▸ What is expected: Each line in the records below, from the one that contains "R5: 10k (EN_N, PULSE) -> 10k (OPTO, PULSE)" to the one that contains "U3: TLP281 -> EL817", should be reproduced exactly, the first and last included.

▸ Dataset records:

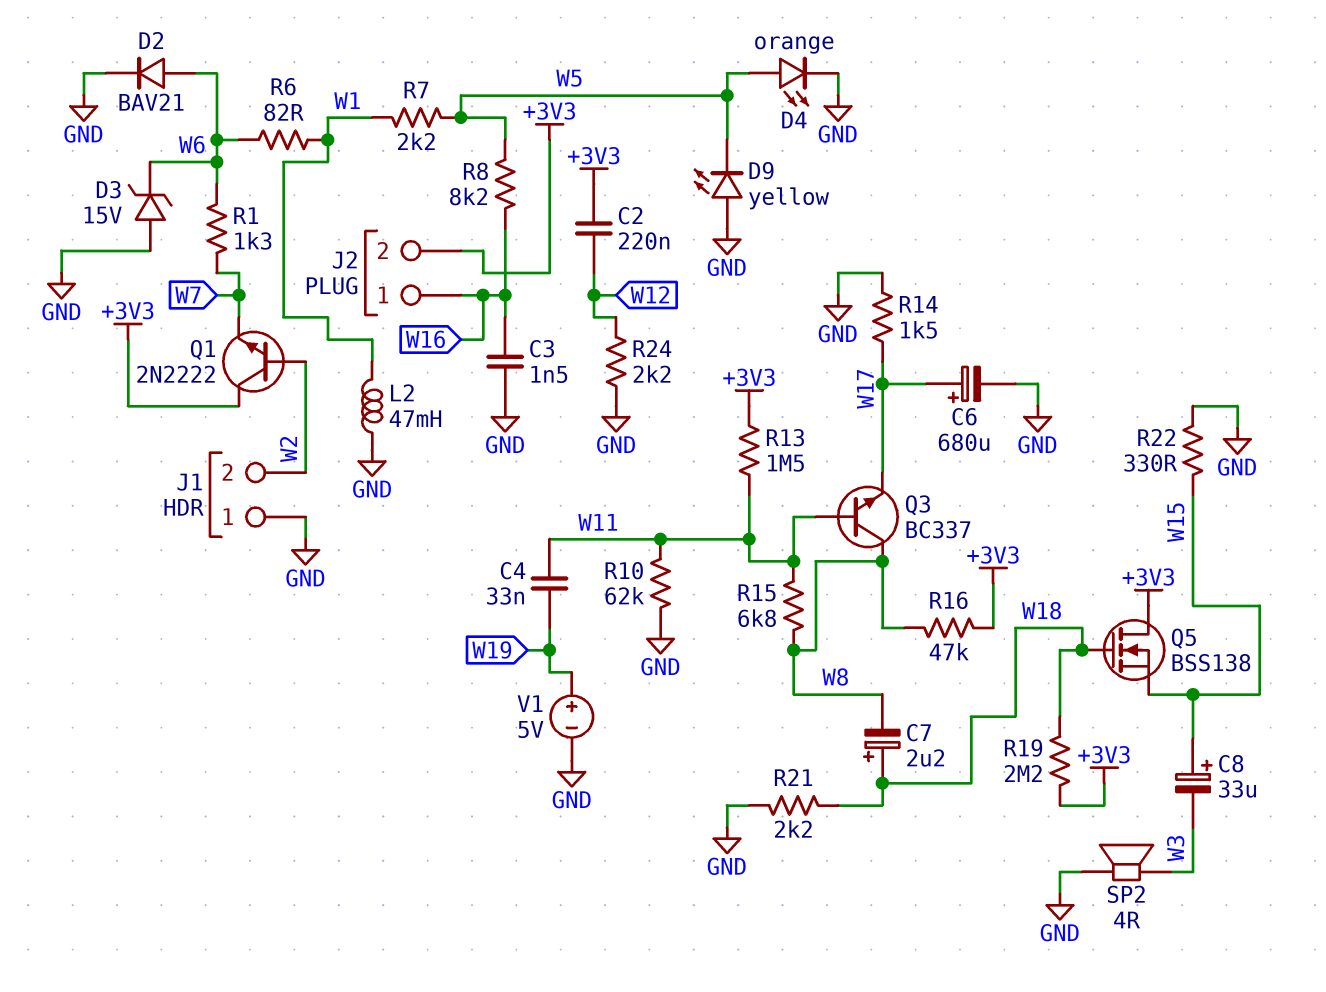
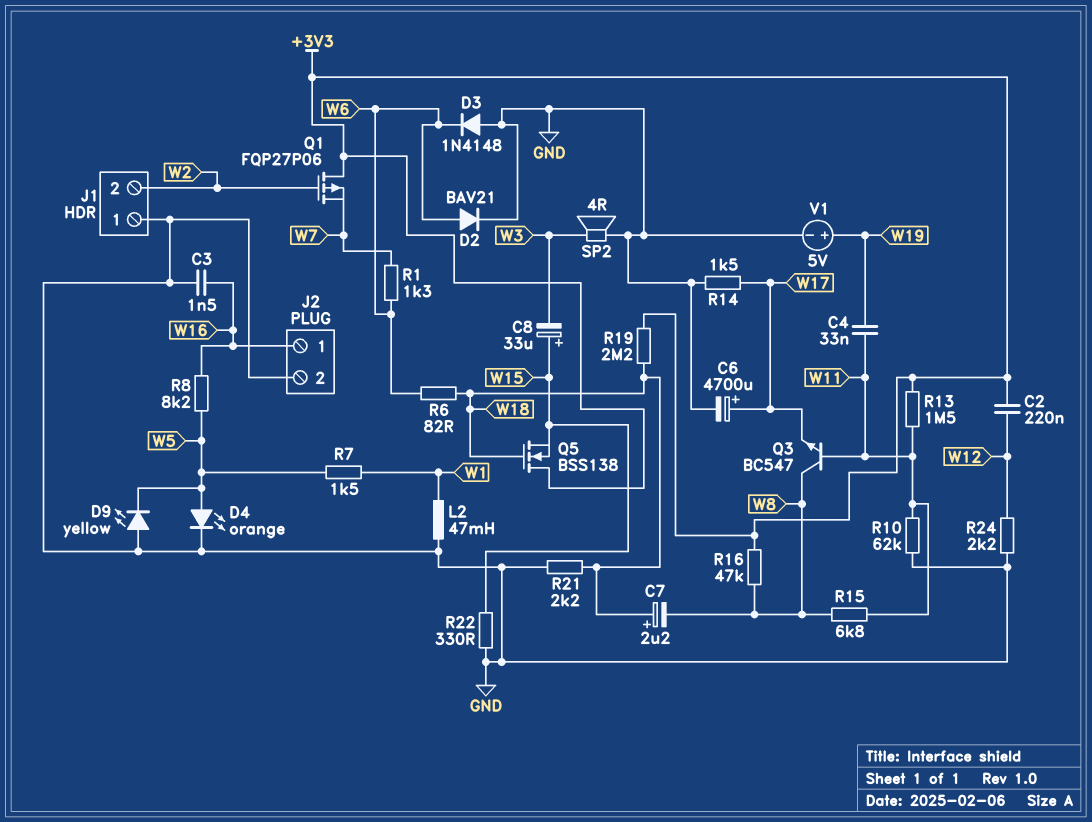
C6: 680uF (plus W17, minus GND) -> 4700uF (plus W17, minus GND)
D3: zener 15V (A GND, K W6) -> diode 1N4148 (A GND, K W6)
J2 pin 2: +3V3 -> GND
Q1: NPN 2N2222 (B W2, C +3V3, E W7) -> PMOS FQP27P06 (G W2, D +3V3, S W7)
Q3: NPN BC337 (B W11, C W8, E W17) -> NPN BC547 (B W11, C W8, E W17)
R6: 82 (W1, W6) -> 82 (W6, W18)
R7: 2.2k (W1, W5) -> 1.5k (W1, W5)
...
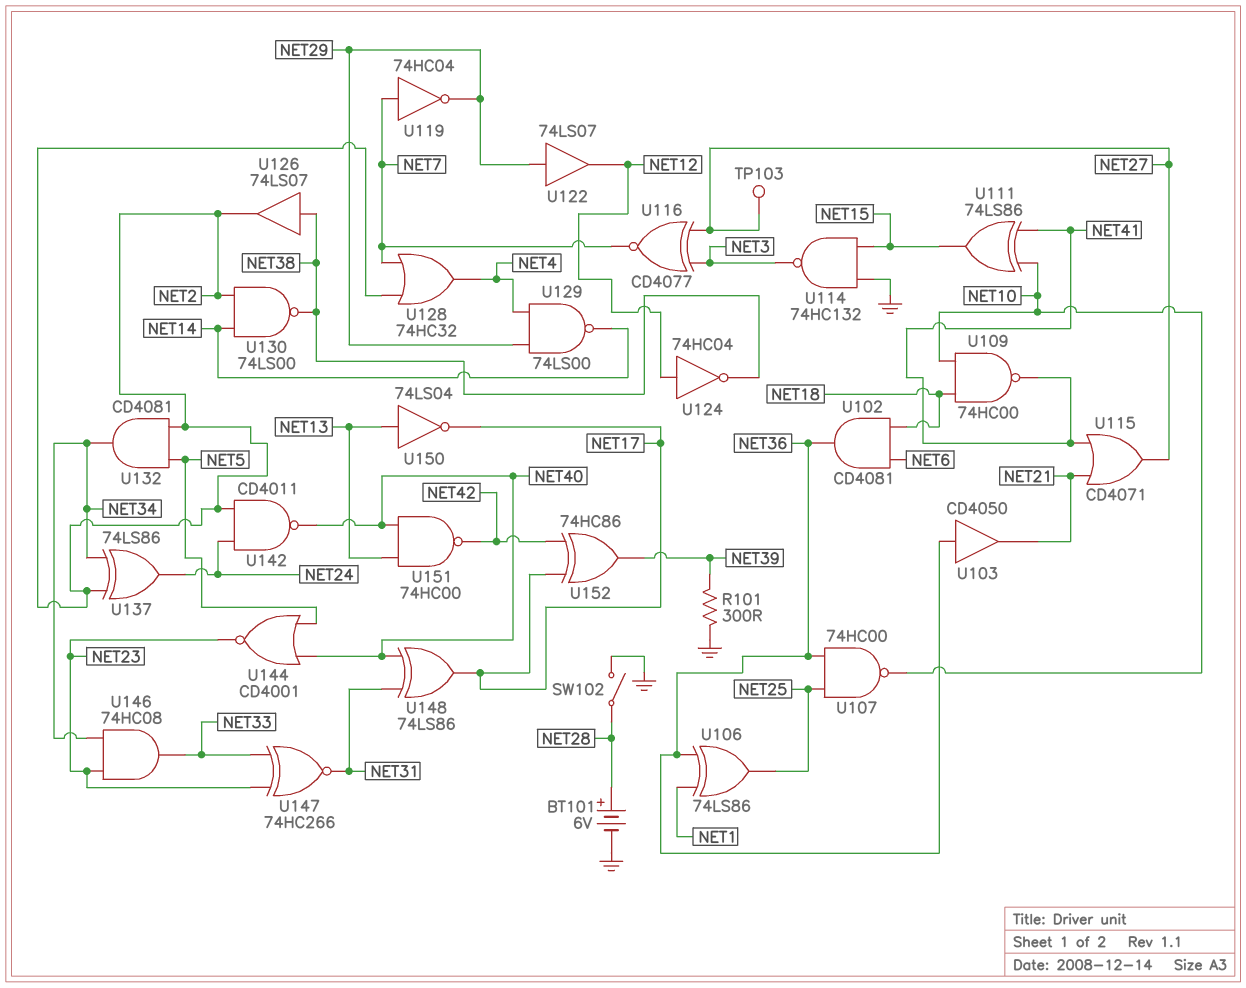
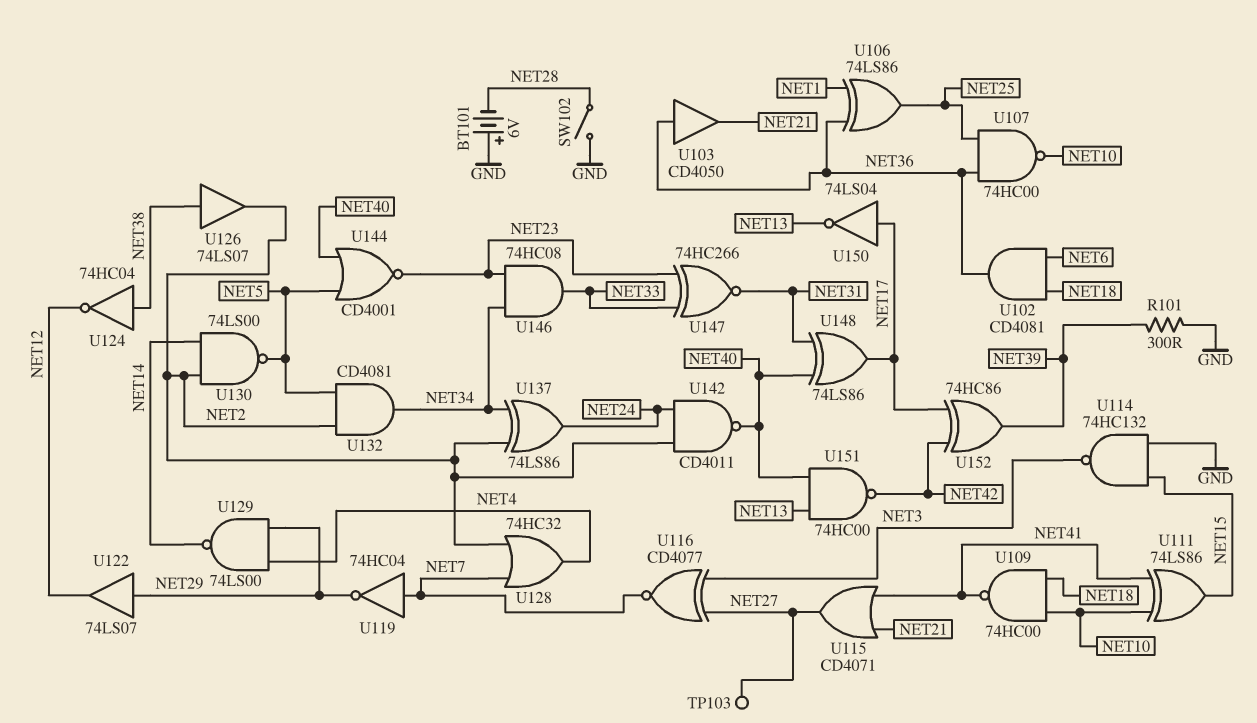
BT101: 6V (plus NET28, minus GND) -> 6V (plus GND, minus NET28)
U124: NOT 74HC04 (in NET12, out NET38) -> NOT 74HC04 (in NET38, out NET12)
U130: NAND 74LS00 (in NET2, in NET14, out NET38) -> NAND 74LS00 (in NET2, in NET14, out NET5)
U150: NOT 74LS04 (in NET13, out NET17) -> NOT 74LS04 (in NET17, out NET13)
---
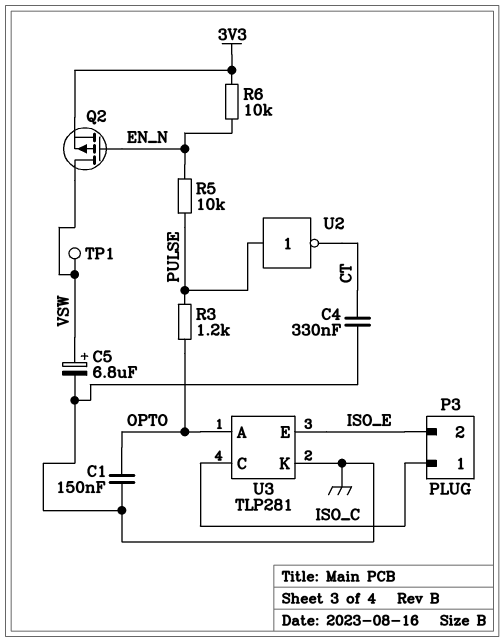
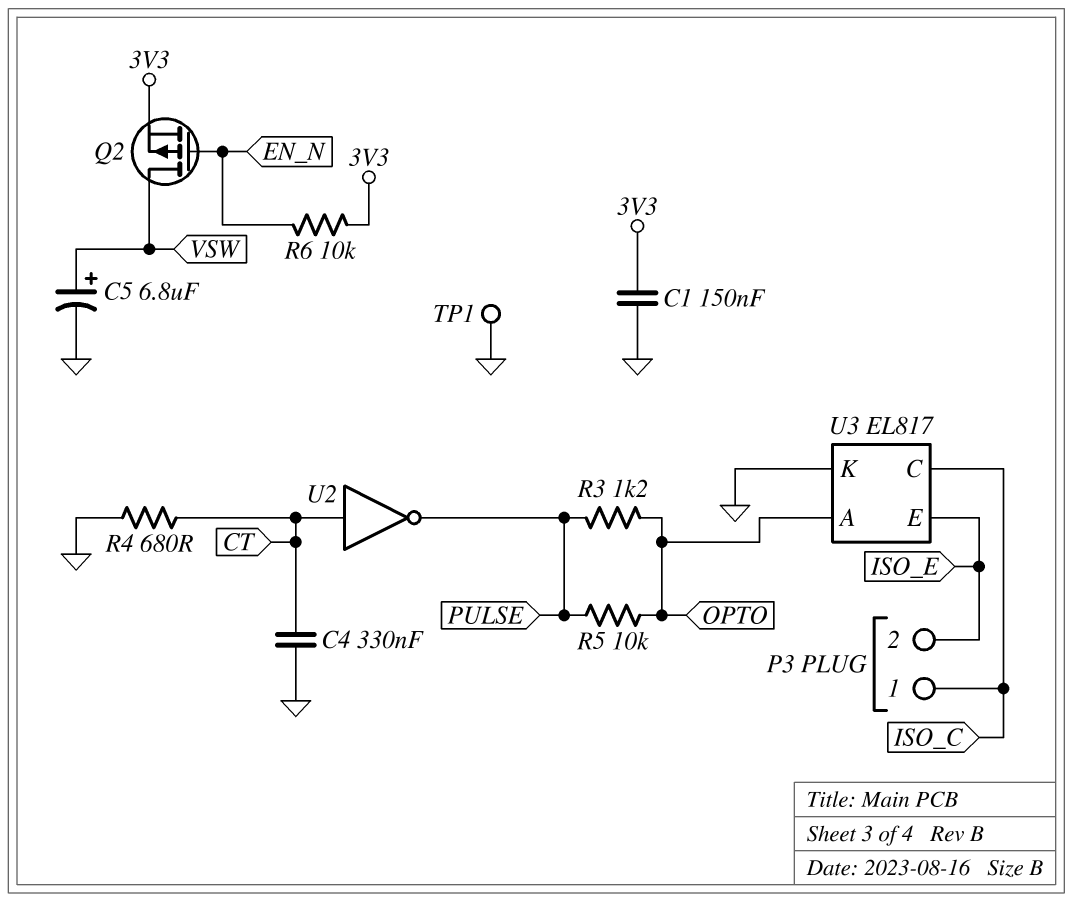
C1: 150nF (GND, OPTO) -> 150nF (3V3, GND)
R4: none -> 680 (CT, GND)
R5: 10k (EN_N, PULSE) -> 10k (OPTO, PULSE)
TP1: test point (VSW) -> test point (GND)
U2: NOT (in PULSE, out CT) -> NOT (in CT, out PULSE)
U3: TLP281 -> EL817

▸ Worked solution:
R5: 10k (EN_N, PULSE) -> 10k (OPTO, PULSE)
TP1: test point (VSW) -> test point (GND)
U2: NOT (in PULSE, out CT) -> NOT (in CT, out PULSE)
U3: TLP281 -> EL817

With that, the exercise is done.